EXERCISE REQUIREMENTS: Go through the material that comes after this and count the lines containing "none"; report only the count.

DATA SECTION:
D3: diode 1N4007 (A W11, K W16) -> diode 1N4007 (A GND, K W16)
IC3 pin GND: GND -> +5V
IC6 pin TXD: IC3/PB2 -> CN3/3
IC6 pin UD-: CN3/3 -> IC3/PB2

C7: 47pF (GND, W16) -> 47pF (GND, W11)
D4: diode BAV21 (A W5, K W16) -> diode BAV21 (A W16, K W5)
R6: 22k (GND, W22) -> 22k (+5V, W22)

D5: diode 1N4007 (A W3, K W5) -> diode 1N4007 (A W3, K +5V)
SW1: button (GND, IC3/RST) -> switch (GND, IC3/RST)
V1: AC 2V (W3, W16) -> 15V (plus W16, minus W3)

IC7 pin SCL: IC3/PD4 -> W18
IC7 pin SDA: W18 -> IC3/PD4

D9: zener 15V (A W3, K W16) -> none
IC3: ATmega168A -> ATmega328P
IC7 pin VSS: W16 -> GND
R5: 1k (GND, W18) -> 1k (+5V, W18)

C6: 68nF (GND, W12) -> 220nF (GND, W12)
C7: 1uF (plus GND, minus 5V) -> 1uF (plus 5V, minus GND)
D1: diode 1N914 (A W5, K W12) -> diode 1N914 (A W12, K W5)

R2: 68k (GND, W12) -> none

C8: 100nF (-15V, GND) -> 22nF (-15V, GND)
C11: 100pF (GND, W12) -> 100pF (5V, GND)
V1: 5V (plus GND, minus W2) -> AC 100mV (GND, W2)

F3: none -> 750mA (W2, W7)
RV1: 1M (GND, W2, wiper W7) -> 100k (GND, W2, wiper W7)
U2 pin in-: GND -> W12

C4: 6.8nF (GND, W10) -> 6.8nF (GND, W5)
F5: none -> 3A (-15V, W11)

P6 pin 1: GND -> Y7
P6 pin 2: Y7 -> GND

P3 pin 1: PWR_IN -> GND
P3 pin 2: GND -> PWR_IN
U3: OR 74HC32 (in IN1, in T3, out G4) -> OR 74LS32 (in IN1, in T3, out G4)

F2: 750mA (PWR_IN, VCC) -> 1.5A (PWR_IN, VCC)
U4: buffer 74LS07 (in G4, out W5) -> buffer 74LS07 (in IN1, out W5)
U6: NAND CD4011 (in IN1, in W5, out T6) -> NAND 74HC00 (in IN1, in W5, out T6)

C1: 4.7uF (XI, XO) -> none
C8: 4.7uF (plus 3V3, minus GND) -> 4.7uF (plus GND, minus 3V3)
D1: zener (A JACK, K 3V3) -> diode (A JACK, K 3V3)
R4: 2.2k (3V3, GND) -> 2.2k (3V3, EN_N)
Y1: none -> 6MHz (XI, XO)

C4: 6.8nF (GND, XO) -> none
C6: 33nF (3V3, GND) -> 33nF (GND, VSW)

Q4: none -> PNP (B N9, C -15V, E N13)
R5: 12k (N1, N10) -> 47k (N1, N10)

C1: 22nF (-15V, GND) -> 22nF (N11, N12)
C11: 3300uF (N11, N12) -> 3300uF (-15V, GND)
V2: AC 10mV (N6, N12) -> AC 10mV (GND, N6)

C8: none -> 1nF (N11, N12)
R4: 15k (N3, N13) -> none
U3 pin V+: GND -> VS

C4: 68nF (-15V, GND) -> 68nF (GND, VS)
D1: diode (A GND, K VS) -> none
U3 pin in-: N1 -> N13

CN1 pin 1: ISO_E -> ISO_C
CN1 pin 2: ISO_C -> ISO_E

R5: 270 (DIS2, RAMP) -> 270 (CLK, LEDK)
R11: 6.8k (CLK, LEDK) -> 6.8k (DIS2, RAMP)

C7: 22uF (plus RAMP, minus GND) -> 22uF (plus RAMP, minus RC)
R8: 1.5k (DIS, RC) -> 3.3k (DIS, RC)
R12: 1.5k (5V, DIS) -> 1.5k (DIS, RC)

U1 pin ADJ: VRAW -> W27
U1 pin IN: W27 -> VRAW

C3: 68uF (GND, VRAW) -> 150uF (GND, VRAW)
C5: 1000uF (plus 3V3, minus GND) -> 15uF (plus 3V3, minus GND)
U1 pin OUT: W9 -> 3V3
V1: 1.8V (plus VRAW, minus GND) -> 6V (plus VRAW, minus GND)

RESPONSE TO THIS EXERCISE: 11